Exercise instructions: Go through the data line by line. Copy each one holding the string "black".

Provided records:
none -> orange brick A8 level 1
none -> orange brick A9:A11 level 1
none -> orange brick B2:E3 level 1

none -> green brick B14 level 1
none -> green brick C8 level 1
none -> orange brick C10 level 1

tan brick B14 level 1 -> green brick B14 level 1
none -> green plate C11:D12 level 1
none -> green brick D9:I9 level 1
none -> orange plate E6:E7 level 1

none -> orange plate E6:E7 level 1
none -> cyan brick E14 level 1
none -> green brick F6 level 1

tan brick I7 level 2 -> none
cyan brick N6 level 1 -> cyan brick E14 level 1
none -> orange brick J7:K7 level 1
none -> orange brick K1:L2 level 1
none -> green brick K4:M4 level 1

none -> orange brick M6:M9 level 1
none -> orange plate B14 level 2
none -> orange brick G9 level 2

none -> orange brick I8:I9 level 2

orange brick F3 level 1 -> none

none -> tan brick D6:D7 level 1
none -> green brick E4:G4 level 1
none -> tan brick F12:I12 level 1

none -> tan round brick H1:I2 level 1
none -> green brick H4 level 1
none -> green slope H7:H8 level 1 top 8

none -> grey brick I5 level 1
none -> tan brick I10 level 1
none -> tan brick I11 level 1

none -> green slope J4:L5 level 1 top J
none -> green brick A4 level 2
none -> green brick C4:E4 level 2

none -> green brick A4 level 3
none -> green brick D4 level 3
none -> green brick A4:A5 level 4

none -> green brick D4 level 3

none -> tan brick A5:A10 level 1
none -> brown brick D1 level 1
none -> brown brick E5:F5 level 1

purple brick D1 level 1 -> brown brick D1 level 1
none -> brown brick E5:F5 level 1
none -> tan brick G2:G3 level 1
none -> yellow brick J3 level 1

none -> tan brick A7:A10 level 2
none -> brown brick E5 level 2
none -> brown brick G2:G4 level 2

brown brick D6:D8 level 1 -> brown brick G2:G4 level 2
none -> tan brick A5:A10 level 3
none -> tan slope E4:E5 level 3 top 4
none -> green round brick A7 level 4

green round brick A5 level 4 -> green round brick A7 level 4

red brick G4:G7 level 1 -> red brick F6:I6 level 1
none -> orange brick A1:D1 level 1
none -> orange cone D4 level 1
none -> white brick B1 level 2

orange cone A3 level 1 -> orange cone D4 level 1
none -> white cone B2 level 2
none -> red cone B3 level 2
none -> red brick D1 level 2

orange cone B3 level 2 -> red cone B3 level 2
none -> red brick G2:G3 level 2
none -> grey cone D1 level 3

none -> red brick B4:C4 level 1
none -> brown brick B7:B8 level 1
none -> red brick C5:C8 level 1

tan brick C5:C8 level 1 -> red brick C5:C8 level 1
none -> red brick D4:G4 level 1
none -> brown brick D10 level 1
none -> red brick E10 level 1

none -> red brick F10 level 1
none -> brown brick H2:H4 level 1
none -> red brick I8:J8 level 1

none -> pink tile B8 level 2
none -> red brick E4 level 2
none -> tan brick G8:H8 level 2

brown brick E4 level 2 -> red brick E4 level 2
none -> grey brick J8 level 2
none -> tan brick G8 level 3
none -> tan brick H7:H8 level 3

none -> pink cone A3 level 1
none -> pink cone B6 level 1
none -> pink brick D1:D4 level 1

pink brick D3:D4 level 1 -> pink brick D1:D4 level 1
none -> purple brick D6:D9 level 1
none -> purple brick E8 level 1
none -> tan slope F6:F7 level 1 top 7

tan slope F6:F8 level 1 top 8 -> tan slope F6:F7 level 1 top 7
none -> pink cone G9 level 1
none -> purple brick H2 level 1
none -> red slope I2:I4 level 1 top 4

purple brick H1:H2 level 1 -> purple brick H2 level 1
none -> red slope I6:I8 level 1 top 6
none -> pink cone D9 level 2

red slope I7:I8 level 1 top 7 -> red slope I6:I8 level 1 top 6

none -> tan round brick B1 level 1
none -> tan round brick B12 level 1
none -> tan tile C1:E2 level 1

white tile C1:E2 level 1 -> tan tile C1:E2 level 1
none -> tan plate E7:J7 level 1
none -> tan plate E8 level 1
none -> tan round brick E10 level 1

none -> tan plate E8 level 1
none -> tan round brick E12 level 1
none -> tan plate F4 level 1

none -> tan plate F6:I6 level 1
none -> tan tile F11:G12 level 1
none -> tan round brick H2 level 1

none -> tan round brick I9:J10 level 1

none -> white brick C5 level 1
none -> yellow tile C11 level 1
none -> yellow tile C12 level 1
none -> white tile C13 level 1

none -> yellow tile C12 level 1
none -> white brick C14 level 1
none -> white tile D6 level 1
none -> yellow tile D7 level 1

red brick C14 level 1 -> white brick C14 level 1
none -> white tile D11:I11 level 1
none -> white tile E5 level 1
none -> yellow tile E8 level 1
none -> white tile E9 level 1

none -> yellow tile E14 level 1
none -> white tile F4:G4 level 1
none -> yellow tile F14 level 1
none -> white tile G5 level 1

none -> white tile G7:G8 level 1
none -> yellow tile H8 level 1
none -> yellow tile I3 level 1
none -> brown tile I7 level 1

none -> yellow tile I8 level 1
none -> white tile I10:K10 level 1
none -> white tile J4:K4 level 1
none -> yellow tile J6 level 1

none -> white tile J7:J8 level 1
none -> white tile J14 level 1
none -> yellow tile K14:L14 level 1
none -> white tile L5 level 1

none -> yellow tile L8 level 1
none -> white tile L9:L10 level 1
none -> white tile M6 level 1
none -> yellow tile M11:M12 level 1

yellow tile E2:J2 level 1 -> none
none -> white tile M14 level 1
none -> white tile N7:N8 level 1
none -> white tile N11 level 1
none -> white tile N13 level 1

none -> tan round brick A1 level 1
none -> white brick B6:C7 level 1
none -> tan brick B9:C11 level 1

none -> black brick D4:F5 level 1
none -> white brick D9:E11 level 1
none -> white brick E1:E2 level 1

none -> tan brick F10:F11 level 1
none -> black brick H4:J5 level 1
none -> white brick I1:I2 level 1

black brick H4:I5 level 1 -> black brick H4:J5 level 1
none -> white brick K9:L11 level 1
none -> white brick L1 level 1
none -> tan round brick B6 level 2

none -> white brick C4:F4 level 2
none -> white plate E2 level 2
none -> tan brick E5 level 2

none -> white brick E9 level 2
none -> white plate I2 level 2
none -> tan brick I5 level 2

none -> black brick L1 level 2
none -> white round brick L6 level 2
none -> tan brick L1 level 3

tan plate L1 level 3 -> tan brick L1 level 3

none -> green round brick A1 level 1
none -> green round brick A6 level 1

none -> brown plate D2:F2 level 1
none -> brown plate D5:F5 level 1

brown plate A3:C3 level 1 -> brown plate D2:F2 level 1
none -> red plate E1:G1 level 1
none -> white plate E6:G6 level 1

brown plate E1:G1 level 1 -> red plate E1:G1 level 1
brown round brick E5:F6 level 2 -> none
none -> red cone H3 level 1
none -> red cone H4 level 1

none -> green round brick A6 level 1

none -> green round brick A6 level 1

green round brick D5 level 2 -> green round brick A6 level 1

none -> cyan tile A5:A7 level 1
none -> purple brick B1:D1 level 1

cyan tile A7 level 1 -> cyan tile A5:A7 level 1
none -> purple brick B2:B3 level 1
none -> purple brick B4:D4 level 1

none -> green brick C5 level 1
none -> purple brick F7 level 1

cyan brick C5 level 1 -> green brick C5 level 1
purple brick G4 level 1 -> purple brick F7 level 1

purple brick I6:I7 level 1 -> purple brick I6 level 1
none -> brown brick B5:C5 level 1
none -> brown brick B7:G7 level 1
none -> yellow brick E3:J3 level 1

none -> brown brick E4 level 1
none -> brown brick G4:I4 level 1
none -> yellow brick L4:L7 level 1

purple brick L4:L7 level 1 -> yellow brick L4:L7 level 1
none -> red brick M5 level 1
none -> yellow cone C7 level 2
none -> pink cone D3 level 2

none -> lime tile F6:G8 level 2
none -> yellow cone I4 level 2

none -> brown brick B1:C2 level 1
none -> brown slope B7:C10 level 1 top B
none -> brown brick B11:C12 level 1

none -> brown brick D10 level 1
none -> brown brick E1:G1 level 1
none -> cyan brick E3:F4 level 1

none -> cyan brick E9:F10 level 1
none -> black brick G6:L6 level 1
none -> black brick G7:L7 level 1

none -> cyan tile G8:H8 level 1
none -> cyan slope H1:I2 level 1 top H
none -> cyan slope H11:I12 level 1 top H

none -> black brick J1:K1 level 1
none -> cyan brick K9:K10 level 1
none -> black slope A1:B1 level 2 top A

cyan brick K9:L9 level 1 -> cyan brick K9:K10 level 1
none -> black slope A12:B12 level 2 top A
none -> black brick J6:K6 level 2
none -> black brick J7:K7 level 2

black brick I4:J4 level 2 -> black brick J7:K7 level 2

Exercise output:
none -> black brick D4:F5 level 1
none -> black brick H4:J5 level 1
black brick H4:I5 level 1 -> black brick H4:J5 level 1
none -> black brick L1 level 2
none -> black brick G6:L6 level 1
none -> black brick G7:L7 level 1
none -> black brick J1:K1 level 1
none -> black slope A1:B1 level 2 top A
none -> black slope A12:B12 level 2 top A
none -> black brick J6:K6 level 2
none -> black brick J7:K7 level 2
black brick I4:J4 level 2 -> black brick J7:K7 level 2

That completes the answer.